**WORK TASK:** With the pictures left out, every record must be reproduced exactly.

[Extracted records]
Start of Block

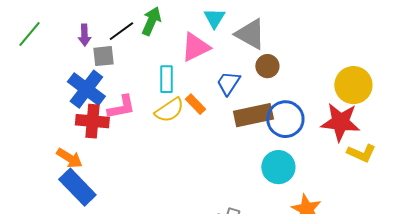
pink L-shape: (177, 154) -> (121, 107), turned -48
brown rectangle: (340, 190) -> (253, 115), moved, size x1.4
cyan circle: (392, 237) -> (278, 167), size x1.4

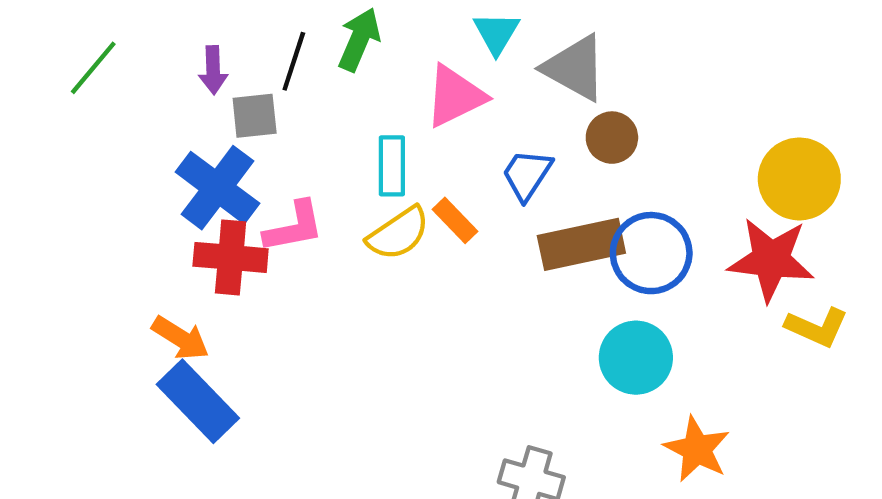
black line: (121, 31) -> (294, 61), turned -36

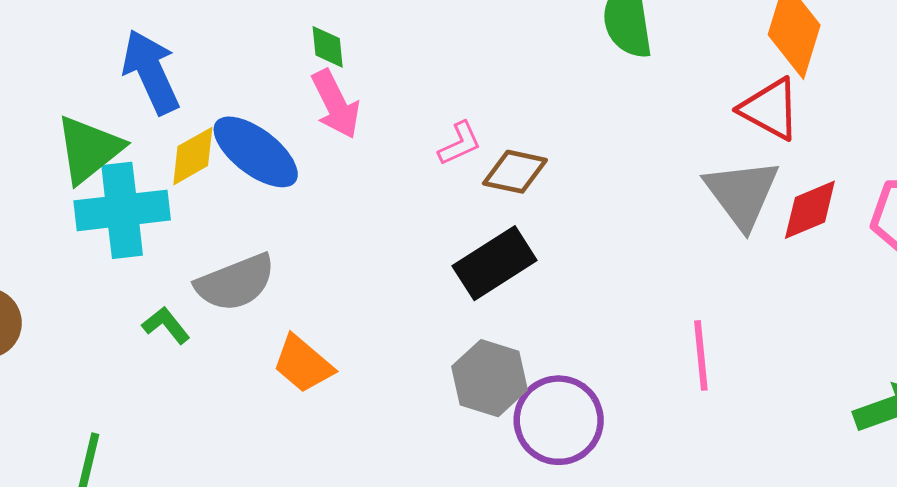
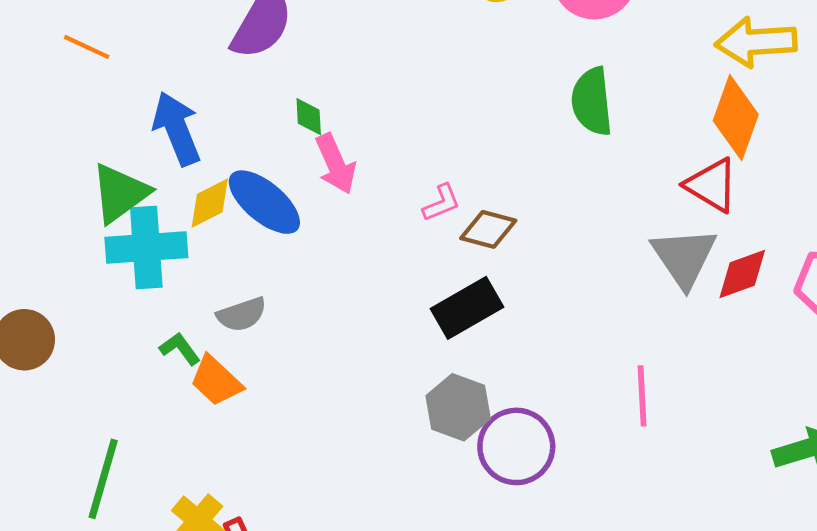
green diamond: (328, 47) -> (309, 117), moved
gray semicircle: (235, 283) -> (242, 314), size x0.7
orange trapezoid: (303, 364) -> (216, 381), moved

End of Block

**EXERCISE OUTPUT:**
pink L-shape: (177, 154) -> (121, 107), turned -48
brown rectangle: (340, 190) -> (253, 115), moved, size x1.4
cyan circle: (392, 237) -> (278, 167), size x1.4

black line: (121, 31) -> (294, 61), turned -36

green diamond: (328, 47) -> (309, 117), moved
gray semicircle: (235, 283) -> (242, 314), size x0.7
orange trapezoid: (303, 364) -> (216, 381), moved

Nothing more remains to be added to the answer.